### Your instructions
As the answer, give a copy of each line below that includes the word "green".

[Stored items]
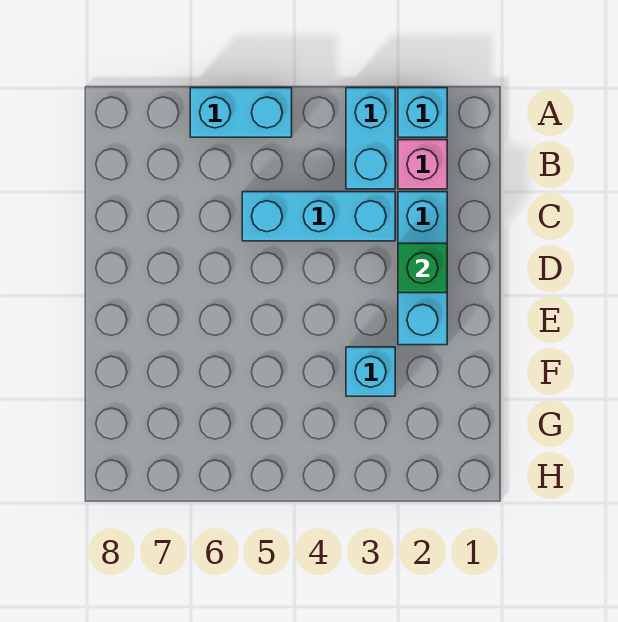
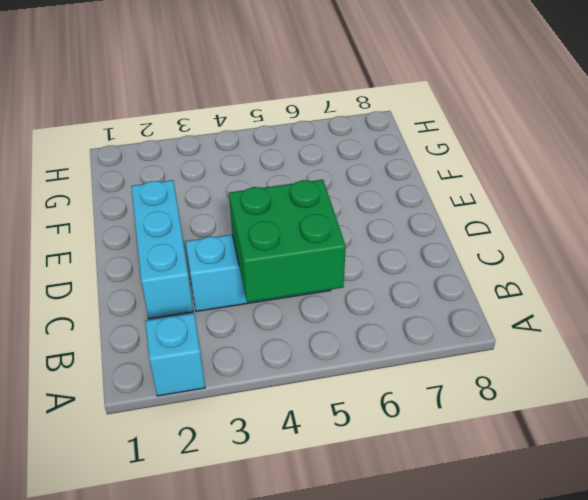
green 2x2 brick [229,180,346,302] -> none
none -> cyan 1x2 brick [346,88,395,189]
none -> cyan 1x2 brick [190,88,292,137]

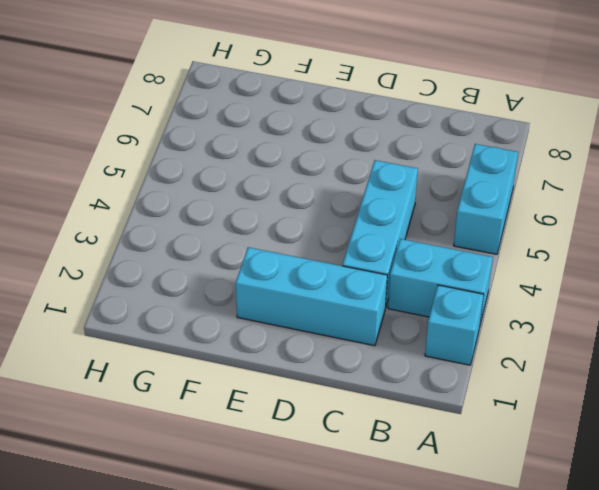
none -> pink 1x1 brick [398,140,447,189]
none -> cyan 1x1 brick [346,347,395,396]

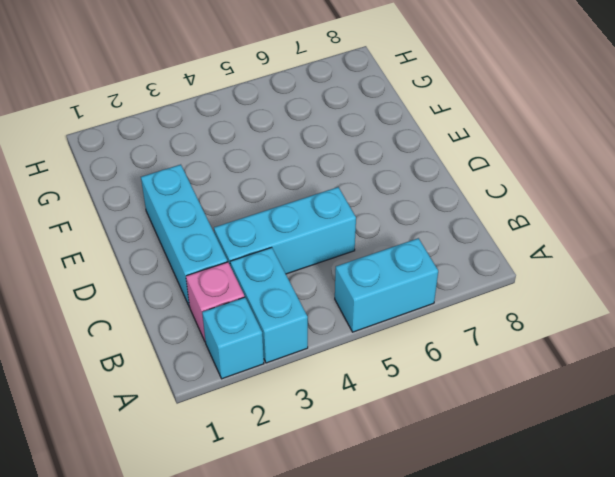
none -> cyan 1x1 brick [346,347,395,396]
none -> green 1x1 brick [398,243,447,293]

### Output of the exercise
green 2x2 brick [229,180,346,302] -> none
none -> green 1x1 brick [398,243,447,293]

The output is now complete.